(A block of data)
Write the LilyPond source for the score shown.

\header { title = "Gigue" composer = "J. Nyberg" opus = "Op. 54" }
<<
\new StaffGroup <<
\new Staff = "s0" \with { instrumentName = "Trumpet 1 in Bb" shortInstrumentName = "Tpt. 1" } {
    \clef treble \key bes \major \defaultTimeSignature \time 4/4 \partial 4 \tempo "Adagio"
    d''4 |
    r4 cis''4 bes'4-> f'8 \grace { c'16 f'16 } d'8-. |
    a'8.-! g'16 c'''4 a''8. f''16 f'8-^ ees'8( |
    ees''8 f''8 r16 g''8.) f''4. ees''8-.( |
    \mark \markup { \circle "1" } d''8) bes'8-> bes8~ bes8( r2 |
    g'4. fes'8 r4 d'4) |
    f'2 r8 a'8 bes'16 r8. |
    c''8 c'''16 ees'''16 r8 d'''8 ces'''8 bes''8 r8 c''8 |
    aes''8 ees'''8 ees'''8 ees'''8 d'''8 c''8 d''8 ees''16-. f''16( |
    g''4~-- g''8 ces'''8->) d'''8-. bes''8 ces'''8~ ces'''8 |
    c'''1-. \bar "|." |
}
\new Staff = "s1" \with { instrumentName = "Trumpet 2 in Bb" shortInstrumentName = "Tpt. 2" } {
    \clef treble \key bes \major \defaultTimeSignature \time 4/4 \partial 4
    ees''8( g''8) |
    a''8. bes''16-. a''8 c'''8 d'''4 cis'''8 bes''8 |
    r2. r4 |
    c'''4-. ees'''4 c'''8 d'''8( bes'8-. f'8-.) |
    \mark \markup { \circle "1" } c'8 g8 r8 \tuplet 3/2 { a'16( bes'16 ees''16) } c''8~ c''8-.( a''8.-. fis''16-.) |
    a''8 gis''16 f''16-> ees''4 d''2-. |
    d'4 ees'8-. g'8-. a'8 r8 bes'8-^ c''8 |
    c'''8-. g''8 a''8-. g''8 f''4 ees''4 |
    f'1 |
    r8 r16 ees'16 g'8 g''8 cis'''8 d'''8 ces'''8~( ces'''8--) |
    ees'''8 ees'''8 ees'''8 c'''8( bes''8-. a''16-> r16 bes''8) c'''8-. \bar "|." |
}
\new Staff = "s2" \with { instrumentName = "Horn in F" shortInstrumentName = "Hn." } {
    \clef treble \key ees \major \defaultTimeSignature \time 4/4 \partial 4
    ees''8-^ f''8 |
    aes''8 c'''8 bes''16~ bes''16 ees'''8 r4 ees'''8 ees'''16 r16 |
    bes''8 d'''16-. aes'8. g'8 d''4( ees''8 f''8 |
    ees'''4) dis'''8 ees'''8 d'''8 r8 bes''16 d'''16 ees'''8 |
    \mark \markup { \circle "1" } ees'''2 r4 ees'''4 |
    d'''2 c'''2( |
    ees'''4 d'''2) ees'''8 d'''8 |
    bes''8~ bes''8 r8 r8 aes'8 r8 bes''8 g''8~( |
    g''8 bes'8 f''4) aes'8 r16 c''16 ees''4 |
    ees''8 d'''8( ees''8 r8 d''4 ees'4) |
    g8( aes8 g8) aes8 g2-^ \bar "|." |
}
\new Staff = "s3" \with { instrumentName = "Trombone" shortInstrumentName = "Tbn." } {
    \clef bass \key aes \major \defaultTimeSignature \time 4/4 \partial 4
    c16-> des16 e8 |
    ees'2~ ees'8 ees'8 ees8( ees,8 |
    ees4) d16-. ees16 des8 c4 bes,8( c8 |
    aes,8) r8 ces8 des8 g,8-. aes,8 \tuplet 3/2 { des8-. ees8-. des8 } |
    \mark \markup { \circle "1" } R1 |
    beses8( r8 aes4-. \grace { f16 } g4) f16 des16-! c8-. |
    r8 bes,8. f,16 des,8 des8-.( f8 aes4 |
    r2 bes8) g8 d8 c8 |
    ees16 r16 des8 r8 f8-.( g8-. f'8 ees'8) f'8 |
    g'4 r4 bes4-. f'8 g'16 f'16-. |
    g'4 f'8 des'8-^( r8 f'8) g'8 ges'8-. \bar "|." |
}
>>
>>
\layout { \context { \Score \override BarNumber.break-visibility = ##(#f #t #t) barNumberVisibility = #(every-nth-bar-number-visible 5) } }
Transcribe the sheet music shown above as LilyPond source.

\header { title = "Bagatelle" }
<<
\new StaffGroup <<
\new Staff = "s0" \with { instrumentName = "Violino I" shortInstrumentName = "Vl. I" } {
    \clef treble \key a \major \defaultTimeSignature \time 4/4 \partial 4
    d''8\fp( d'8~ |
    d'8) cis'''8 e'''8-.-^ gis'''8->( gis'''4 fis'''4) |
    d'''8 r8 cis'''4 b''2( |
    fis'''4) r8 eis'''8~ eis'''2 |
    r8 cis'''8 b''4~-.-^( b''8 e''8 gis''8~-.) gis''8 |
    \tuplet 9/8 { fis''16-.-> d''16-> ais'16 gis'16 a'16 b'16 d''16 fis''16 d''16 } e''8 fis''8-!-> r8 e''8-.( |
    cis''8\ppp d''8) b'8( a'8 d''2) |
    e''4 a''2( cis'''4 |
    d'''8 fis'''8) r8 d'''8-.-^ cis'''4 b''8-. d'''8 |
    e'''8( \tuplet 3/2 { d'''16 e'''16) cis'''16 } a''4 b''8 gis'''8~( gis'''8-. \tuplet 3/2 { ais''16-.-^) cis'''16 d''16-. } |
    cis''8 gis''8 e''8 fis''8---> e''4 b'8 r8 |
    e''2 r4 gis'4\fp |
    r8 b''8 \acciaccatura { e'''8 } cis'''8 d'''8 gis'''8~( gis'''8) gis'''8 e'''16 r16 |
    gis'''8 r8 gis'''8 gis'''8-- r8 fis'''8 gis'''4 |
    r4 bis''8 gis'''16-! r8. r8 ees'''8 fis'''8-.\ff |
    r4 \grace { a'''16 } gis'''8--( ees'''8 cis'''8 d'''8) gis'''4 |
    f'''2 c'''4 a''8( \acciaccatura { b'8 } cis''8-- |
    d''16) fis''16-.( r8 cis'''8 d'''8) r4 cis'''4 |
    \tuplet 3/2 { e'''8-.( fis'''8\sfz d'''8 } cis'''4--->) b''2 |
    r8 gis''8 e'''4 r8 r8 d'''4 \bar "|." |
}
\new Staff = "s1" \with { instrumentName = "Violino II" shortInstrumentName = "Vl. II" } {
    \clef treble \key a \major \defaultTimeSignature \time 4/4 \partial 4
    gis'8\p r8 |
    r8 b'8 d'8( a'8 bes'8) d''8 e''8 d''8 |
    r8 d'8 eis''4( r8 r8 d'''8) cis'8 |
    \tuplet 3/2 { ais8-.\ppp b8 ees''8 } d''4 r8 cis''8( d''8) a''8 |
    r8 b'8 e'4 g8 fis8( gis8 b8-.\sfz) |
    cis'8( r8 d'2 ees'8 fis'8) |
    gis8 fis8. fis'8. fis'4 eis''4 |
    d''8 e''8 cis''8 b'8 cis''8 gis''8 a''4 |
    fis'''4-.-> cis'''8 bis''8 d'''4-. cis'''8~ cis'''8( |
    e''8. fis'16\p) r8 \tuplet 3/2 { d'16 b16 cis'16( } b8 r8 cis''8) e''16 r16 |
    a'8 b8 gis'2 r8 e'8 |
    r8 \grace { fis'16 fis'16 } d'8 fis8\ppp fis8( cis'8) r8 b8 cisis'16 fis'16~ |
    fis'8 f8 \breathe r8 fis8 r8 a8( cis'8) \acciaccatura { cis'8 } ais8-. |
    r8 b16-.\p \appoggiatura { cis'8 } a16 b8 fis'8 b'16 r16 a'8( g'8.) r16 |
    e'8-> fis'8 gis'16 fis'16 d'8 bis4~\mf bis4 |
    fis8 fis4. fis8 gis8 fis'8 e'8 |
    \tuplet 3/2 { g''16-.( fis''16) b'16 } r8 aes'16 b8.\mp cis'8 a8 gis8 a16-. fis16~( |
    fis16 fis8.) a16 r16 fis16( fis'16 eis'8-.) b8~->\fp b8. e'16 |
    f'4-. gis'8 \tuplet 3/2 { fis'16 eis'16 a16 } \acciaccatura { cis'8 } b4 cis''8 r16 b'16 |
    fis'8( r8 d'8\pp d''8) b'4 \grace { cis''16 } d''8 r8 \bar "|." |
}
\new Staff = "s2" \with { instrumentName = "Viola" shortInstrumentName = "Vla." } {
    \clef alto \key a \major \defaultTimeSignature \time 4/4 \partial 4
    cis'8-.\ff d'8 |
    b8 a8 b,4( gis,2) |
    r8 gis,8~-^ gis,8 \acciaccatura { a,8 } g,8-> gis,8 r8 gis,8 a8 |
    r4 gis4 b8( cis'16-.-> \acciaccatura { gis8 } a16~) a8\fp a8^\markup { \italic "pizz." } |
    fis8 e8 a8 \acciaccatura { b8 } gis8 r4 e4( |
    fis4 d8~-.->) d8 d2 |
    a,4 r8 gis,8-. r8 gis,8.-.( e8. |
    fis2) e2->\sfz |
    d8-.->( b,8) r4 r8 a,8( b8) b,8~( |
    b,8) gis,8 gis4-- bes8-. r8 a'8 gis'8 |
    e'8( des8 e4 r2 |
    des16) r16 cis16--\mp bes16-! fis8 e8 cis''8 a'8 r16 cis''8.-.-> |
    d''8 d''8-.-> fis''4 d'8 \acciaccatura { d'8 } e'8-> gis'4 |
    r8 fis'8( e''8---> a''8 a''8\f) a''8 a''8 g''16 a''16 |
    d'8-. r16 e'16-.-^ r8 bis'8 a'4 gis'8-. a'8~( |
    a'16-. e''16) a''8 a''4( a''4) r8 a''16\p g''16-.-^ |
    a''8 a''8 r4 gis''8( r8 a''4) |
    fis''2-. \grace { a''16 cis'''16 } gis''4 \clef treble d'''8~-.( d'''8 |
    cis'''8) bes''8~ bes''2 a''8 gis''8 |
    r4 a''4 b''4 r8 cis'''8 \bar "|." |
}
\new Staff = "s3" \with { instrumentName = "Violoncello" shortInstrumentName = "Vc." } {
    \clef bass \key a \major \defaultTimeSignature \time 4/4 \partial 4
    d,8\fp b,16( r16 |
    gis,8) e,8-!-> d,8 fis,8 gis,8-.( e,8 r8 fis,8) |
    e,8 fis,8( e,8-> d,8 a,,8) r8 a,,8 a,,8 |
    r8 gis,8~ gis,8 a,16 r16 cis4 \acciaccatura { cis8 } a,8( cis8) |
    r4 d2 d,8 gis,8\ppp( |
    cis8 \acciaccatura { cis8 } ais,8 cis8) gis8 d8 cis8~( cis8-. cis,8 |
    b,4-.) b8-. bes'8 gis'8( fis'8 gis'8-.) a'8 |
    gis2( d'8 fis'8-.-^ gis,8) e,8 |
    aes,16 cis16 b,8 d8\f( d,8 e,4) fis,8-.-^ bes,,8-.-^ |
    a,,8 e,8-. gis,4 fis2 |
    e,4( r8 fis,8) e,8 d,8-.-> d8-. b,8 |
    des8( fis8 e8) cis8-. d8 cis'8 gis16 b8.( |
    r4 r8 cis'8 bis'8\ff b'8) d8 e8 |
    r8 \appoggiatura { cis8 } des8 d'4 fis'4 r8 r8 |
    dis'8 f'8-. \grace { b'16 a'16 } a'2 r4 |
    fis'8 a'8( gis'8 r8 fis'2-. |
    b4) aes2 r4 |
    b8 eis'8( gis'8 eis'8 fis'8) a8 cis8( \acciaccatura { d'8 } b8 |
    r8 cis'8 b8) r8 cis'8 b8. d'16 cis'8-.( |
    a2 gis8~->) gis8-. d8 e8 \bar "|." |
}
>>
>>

» TASK DESCRIPTION
How many lines in the block above contain the string "appoggiatura", with case counting? Reply with the number only.

» WRITTEN RESPONSE
2